Content starts

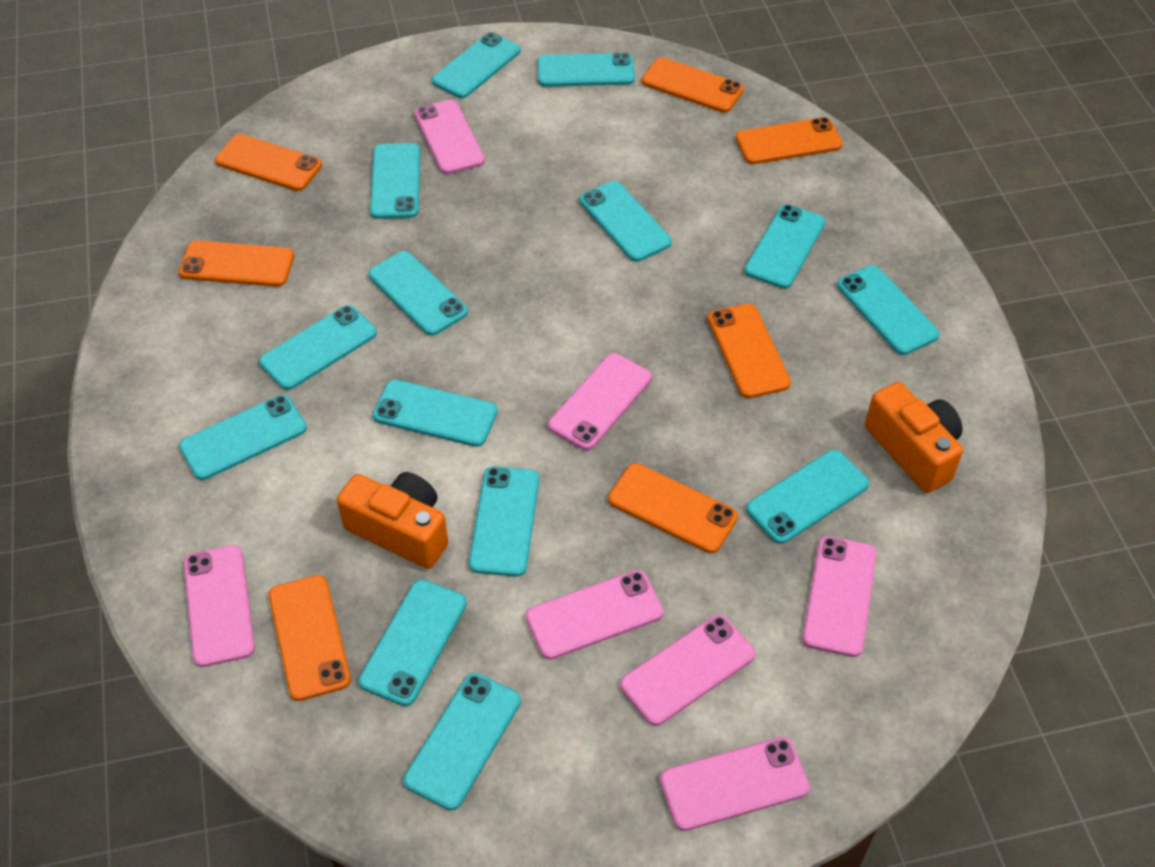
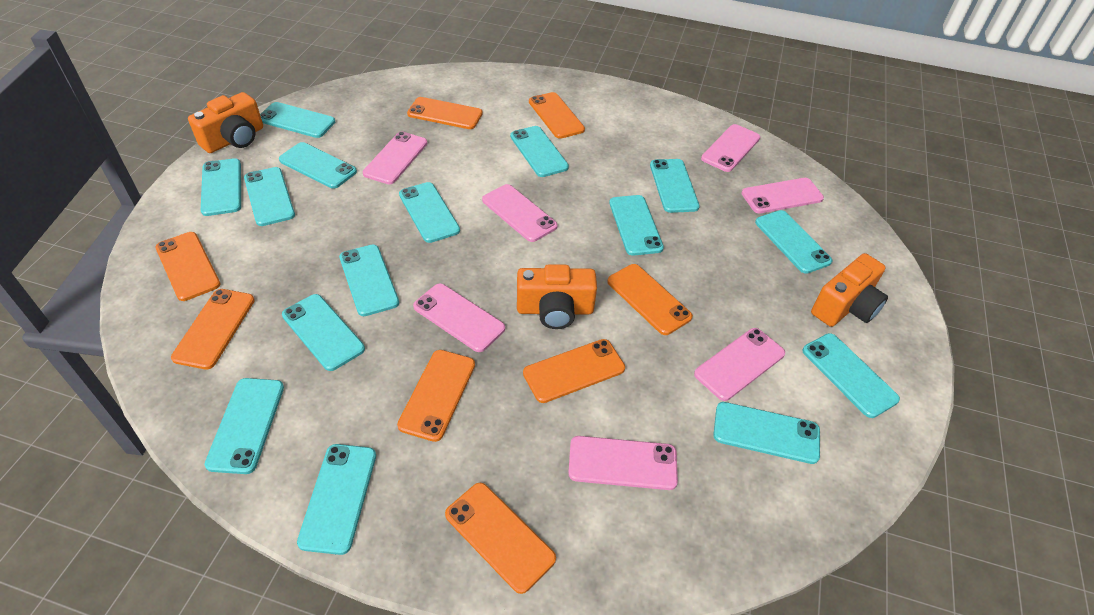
orange camera: 2 -> 3
orange phone: 7 -> 8
turquoise phone: 14 -> 15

Content ends

# Work request
Wherever the string "phone" occurs in the listing, return the line it sits on.

# Worked solution
orange phone: 7 -> 8
turquoise phone: 14 -> 15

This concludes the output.